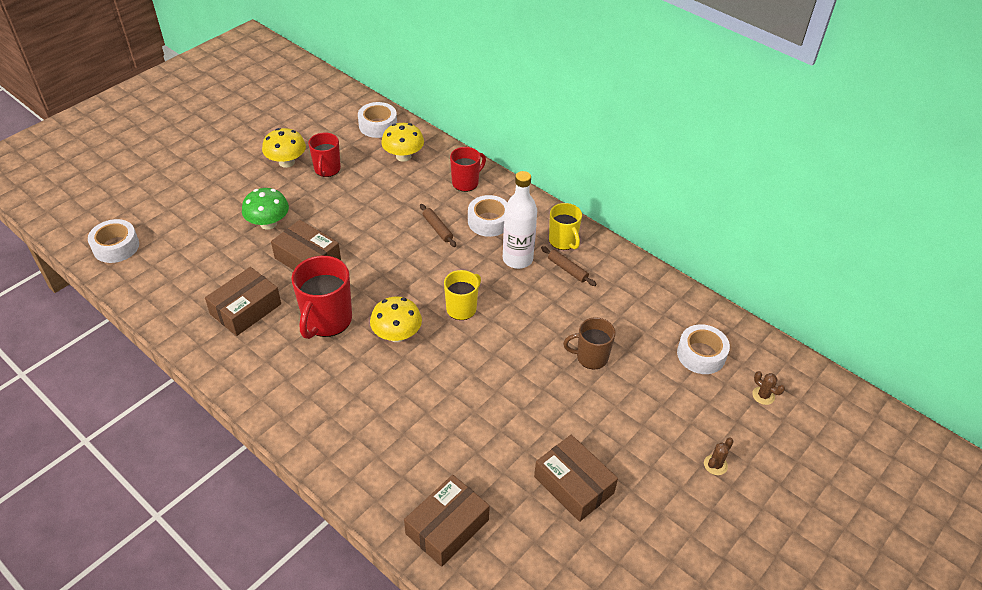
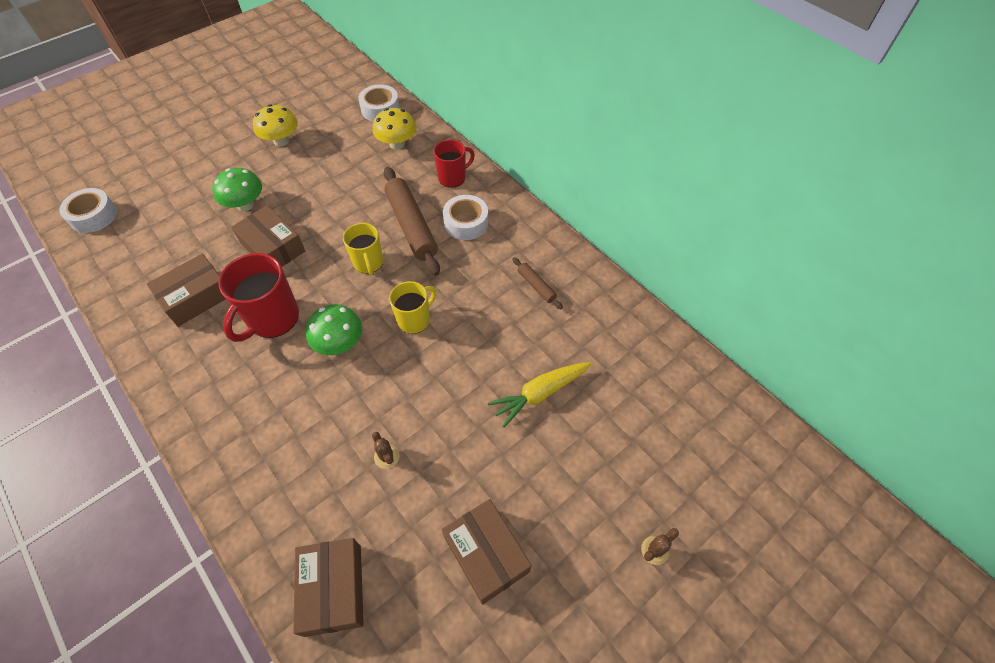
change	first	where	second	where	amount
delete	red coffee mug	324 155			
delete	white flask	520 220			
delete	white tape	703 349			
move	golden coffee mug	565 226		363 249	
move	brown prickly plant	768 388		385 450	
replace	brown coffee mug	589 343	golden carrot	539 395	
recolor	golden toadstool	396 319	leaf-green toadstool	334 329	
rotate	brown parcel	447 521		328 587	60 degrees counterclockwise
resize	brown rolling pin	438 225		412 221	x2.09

+===+

What the exercise asks — Using the material above, return every line that holds the string "coffee".

Problem solution —
delete	red coffee mug	324 155			
move	golden coffee mug	565 226		363 249	
replace	brown coffee mug	589 343	golden carrot	539 395	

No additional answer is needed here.